◆ **Problem to solve**
Where the records below show the word "nutasan" in a line, please copy that line.

= Beginning of Section =

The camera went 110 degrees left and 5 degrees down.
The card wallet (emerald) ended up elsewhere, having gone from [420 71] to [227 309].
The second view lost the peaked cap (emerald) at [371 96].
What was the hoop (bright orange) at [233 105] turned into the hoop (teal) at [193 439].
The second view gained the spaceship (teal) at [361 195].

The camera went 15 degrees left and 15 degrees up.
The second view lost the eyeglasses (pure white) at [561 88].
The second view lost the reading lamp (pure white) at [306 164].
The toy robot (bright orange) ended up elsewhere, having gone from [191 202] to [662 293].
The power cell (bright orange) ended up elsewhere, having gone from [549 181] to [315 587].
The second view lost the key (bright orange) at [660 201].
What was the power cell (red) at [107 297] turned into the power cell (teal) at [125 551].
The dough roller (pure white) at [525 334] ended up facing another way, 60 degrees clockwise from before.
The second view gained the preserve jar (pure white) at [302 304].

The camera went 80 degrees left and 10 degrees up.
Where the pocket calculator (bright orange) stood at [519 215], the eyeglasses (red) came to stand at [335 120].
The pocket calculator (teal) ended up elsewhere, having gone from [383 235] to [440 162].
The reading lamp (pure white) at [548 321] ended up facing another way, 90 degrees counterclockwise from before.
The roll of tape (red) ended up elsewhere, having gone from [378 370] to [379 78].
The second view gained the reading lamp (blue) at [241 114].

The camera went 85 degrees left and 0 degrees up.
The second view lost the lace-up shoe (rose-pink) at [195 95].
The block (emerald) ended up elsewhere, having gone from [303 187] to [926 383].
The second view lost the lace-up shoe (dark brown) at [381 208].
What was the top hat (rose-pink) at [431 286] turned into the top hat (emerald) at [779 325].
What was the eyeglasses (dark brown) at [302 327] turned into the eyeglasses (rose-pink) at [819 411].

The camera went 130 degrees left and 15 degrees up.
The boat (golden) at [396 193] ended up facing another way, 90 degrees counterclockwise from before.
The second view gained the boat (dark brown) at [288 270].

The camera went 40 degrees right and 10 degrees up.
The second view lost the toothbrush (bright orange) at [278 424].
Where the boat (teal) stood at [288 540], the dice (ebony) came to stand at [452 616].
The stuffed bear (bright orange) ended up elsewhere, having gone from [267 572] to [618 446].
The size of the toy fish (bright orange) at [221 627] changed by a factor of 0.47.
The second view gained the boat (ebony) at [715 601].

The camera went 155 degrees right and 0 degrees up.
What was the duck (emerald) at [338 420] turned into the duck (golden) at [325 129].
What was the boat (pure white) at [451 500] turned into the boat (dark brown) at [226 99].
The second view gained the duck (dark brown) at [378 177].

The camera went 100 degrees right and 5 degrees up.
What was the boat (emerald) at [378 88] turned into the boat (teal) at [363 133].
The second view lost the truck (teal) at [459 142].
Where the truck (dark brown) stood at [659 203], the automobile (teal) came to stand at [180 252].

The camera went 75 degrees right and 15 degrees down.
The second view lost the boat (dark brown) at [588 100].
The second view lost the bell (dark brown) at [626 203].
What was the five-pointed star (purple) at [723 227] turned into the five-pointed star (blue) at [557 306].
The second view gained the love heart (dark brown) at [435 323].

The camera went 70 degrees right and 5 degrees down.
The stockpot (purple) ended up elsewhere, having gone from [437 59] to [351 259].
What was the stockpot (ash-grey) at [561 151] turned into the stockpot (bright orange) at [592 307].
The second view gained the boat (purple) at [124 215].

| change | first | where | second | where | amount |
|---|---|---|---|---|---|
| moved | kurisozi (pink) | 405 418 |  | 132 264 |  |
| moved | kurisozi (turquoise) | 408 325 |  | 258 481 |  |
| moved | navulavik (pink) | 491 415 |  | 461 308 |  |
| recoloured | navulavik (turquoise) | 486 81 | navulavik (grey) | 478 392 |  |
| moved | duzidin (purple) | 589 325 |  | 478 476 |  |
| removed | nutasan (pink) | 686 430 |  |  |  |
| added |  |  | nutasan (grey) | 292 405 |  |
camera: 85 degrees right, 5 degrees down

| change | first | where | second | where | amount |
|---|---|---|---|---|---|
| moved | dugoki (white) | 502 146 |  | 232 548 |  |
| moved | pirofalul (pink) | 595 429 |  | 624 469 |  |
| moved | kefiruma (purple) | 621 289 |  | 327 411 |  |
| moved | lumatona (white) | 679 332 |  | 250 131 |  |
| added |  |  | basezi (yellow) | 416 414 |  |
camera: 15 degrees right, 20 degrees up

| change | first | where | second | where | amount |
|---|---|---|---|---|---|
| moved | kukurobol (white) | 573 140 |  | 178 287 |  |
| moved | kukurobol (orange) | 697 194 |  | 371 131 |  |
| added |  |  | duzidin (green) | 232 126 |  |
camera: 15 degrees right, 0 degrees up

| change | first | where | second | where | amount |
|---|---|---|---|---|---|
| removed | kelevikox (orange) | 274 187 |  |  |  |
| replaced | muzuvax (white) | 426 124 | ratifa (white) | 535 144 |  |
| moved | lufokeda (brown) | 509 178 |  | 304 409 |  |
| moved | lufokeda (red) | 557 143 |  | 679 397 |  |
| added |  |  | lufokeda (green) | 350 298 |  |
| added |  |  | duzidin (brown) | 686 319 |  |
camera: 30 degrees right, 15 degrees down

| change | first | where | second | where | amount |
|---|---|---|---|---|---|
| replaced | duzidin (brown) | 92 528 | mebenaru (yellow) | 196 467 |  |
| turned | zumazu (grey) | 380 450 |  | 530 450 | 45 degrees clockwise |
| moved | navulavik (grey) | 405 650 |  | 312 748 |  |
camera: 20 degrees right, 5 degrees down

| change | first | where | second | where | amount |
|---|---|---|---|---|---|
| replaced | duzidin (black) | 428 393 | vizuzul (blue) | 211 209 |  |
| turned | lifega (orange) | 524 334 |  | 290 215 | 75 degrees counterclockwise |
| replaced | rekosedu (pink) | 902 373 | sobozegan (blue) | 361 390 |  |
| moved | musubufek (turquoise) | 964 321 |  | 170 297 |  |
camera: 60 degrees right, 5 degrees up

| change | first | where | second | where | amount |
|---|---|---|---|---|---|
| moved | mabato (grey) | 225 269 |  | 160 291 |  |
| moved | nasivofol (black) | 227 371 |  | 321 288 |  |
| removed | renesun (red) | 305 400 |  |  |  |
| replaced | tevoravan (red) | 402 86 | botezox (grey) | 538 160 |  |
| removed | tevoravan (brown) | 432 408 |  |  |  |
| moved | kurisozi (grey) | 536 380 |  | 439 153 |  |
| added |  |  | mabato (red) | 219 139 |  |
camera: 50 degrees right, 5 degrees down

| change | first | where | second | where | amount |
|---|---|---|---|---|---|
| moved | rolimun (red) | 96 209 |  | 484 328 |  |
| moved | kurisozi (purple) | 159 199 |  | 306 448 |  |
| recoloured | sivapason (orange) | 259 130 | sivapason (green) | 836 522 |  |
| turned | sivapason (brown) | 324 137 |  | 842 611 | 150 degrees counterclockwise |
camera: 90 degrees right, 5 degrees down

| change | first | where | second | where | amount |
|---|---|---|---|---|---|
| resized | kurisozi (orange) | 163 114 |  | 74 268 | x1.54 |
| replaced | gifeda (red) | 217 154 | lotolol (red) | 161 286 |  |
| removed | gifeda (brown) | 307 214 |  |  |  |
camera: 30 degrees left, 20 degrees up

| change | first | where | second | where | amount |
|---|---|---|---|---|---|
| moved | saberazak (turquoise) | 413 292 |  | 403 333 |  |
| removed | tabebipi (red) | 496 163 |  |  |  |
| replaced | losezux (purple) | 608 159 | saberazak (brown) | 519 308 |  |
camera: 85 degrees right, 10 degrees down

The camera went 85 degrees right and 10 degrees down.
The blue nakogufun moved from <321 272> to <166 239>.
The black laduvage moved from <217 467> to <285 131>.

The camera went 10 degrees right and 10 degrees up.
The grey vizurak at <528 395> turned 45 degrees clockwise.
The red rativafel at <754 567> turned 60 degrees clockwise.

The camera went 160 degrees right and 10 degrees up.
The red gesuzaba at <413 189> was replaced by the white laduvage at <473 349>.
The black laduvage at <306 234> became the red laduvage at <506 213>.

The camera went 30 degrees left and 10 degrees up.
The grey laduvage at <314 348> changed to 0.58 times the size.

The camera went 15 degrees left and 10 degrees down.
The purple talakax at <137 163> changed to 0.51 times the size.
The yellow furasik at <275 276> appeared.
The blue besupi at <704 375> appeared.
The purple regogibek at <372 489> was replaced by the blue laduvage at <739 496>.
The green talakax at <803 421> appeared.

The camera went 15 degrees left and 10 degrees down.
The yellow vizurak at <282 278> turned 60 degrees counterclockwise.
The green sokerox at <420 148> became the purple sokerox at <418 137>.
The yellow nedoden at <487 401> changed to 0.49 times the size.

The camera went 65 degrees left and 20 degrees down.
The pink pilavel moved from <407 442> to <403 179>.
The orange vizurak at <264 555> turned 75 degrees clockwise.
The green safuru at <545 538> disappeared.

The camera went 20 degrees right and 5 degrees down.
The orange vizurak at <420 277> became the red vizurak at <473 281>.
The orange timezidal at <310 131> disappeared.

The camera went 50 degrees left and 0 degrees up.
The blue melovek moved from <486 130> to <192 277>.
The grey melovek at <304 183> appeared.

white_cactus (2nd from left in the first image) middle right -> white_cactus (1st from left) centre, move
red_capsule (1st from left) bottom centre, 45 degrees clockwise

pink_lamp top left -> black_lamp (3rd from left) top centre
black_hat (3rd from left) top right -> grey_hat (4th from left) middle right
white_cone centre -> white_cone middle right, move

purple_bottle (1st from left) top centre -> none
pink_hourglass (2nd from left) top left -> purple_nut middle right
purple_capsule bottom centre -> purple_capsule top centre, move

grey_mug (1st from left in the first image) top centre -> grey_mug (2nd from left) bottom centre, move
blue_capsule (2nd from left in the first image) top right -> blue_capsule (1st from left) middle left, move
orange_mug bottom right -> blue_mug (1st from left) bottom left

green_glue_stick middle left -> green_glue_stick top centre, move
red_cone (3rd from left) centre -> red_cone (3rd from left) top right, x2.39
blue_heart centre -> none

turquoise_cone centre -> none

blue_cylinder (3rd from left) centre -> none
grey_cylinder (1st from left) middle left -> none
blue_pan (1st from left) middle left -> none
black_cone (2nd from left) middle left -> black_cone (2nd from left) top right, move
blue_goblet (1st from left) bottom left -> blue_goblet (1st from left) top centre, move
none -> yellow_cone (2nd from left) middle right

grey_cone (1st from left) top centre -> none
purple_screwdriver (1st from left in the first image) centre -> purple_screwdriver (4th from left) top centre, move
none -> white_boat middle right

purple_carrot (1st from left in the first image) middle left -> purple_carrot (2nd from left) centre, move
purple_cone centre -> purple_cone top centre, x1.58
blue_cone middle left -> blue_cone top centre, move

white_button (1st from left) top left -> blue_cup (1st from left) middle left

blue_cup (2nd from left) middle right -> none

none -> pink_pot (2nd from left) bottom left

= End of Section =

◆ **Reply**
| removed | nutasan (pink) | 686 430 |  |  |  |
| added |  |  | nutasan (grey) | 292 405 |  |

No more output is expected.